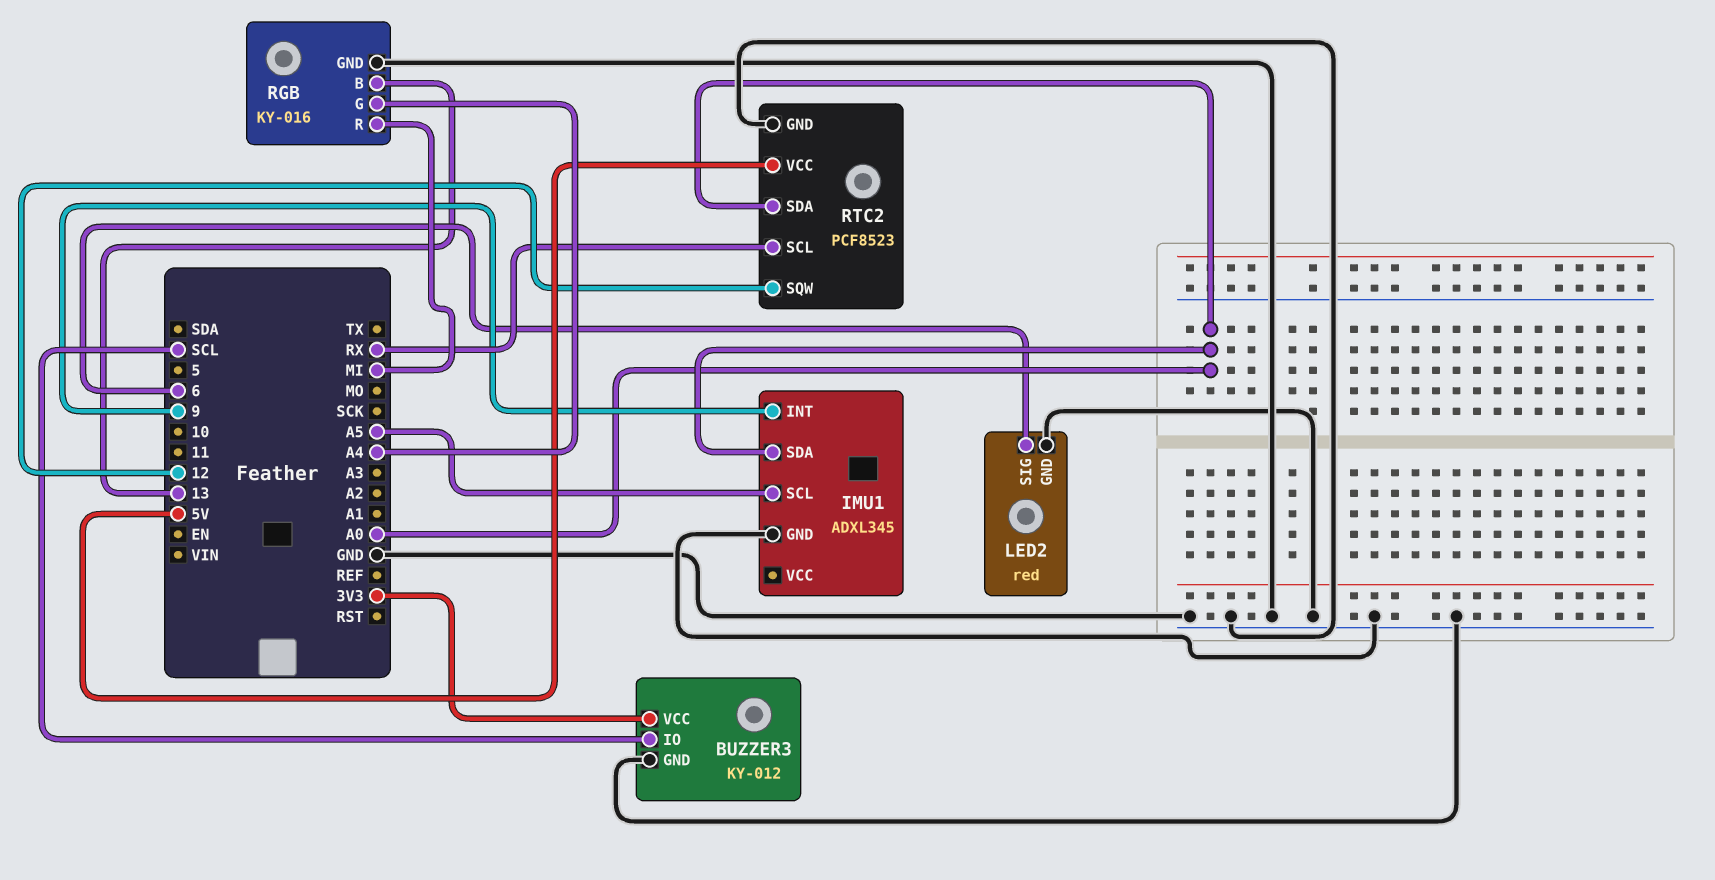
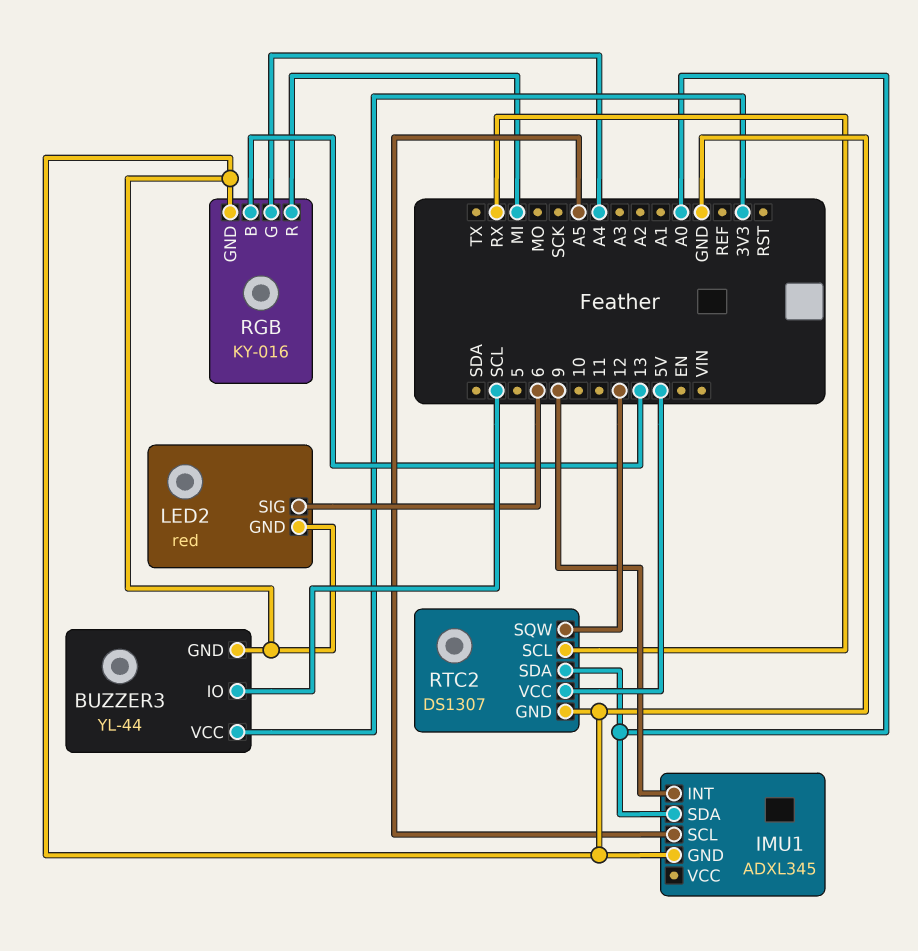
BUZZER3: KY-012 -> YL-44
RTC2: PCF8523 -> DS1307

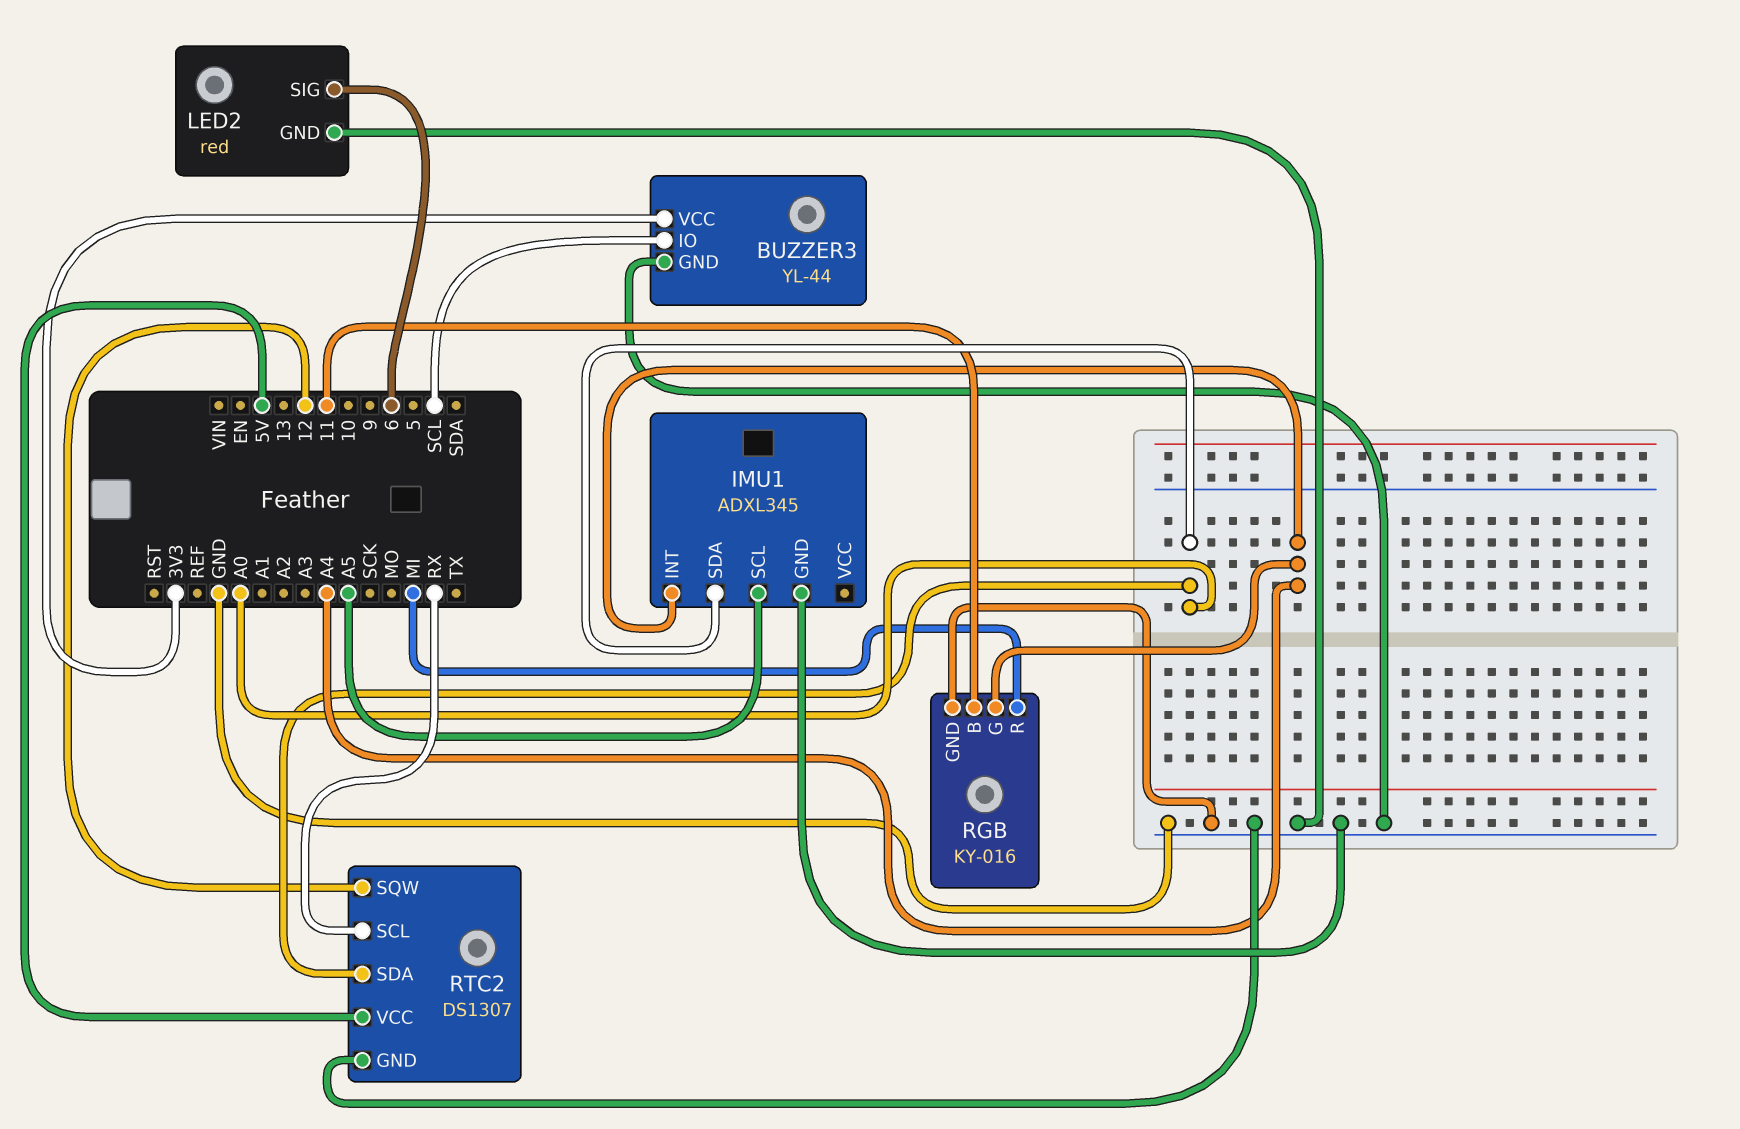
IMU1 pin INT: 9 -> A4
RGB pin B: 13 -> 11

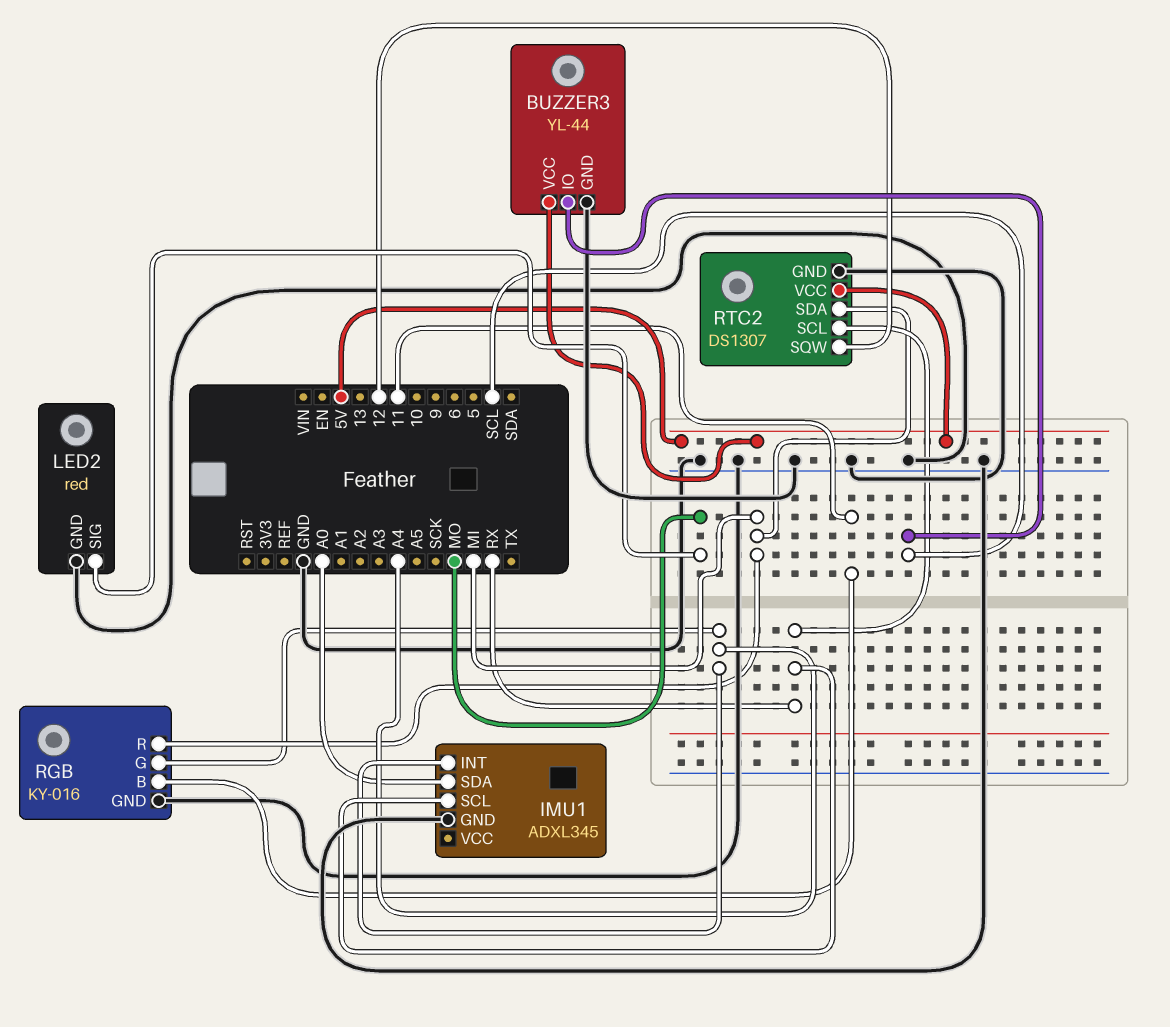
BUZZER3 pin VCC: 3V3 -> 5V
IMU1 pin SCL: A5 -> RX
LED2 pin SIG: 6 -> MO
RTC2 pin SDA: A0 -> MI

Instructions for the task:
Before copying the data, remove the pictures. Then repeat the rest exactly.

Task response:
BUZZER3: KY-012 -> YL-44
RTC2: PCF8523 -> DS1307

IMU1 pin INT: 9 -> A4
RGB pin B: 13 -> 11

BUZZER3 pin VCC: 3V3 -> 5V
IMU1 pin SCL: A5 -> RX
LED2 pin SIG: 6 -> MO
RTC2 pin SDA: A0 -> MI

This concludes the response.